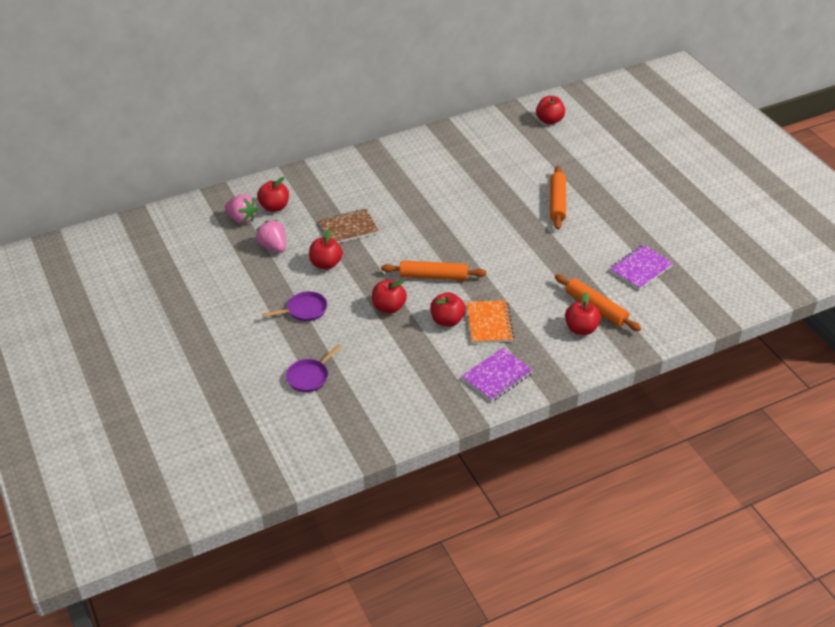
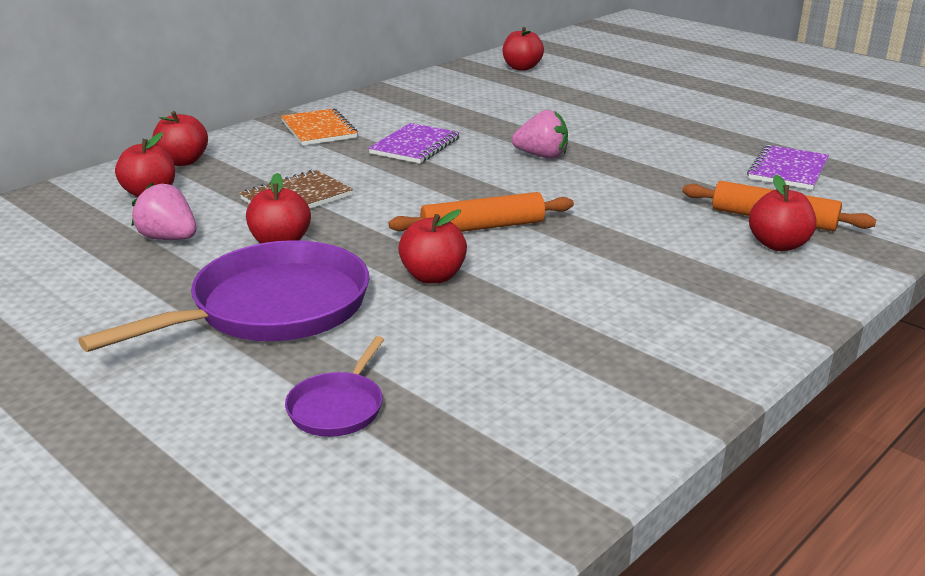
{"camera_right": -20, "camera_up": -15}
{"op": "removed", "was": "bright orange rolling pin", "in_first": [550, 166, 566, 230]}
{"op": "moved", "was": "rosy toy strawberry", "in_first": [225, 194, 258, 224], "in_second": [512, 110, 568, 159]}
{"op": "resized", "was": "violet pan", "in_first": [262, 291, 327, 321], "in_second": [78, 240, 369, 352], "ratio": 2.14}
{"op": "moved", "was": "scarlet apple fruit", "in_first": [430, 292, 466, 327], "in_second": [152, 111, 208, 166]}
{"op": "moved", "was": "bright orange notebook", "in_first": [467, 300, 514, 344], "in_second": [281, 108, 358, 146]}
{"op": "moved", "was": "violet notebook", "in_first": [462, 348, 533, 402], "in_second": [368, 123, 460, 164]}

◆ **PROBLEM TO WORK ON**
Go through the listing above and retype each line exactly, apart from the pictures.

◆ **TASK SOLUTION**
{"camera_right": -20, "camera_up": -15}
{"op": "removed", "was": "bright orange rolling pin", "in_first": [550, 166, 566, 230]}
{"op": "moved", "was": "rosy toy strawberry", "in_first": [225, 194, 258, 224], "in_second": [512, 110, 568, 159]}
{"op": "resized", "was": "violet pan", "in_first": [262, 291, 327, 321], "in_second": [78, 240, 369, 352], "ratio": 2.14}
{"op": "moved", "was": "scarlet apple fruit", "in_first": [430, 292, 466, 327], "in_second": [152, 111, 208, 166]}
{"op": "moved", "was": "bright orange notebook", "in_first": [467, 300, 514, 344], "in_second": [281, 108, 358, 146]}
{"op": "moved", "was": "violet notebook", "in_first": [462, 348, 533, 402], "in_second": [368, 123, 460, 164]}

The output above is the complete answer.